DATA SUPPLIED: Begin

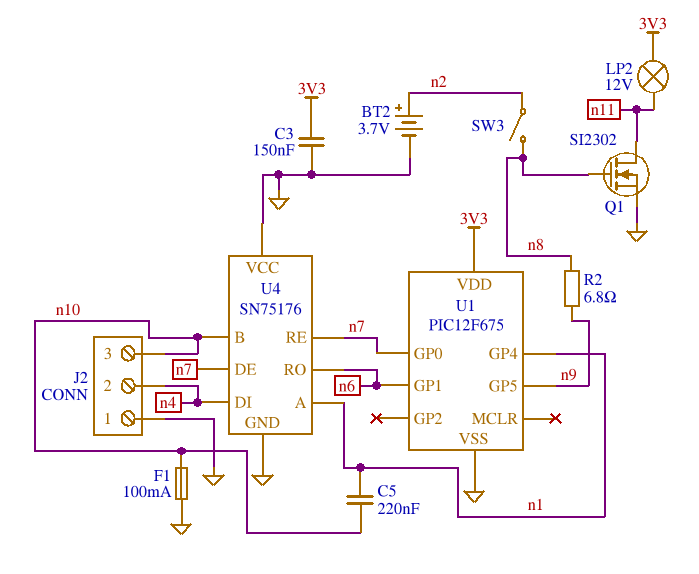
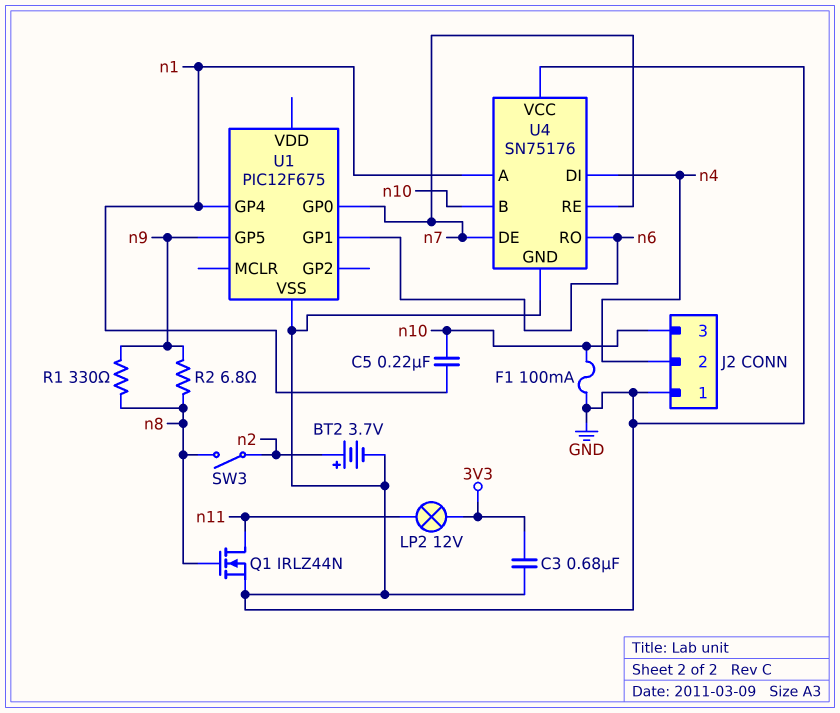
C3: 150nF (3V3, GND) -> 680nF (3V3, GND)
Q1: NMOS SI2302 (G n8, D n11, S GND) -> NMOS IRLZ44N (G n8, D n11, S GND)
R1: none -> 330 (n8, n9)
U1 pin VDD: 3V3 -> none

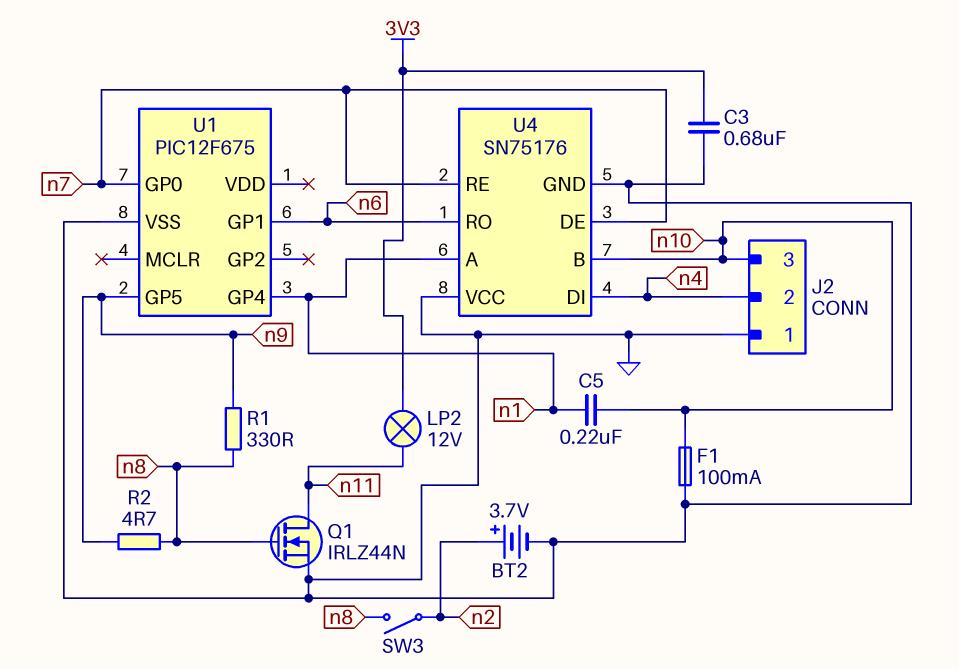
R2: 6.8 (n8, n9) -> 4.7 (n8, n9)

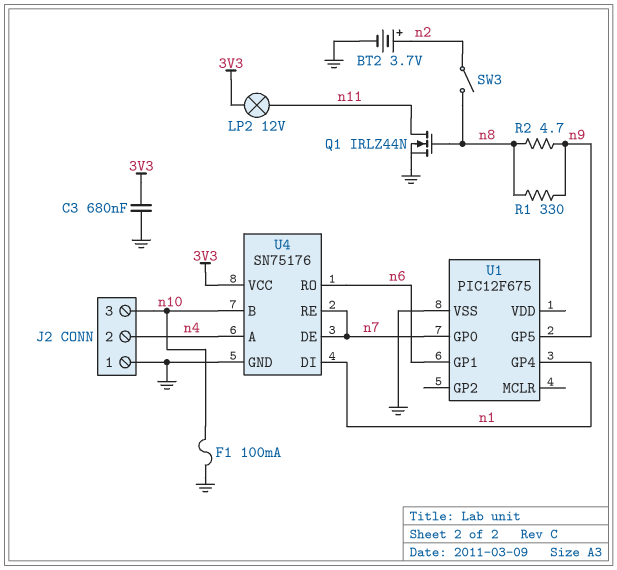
C5: 220nF (n1, n10) -> none
U4 pin A: n1 -> n4
U4 pin DI: n4 -> n1
U4 pin VCC: GND -> 3V3

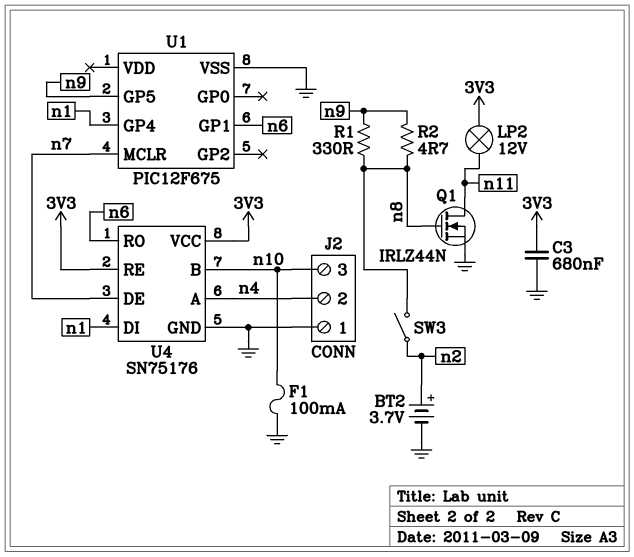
U1 pin GP0: n7 -> none
U1 pin MCLR: none -> n7
U4 pin RE: n7 -> 3V3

DATA SUPPLIED: End

[WHAT YOU WILL DO]
Set down all the entries exactly as they appear, but skip any pictures.

[RESULT OF THIS EXERCISE]
C3: 150nF (3V3, GND) -> 680nF (3V3, GND)
Q1: NMOS SI2302 (G n8, D n11, S GND) -> NMOS IRLZ44N (G n8, D n11, S GND)
R1: none -> 330 (n8, n9)
U1 pin VDD: 3V3 -> none

R2: 6.8 (n8, n9) -> 4.7 (n8, n9)

C5: 220nF (n1, n10) -> none
U4 pin A: n1 -> n4
U4 pin DI: n4 -> n1
U4 pin VCC: GND -> 3V3

U1 pin GP0: n7 -> none
U1 pin MCLR: none -> n7
U4 pin RE: n7 -> 3V3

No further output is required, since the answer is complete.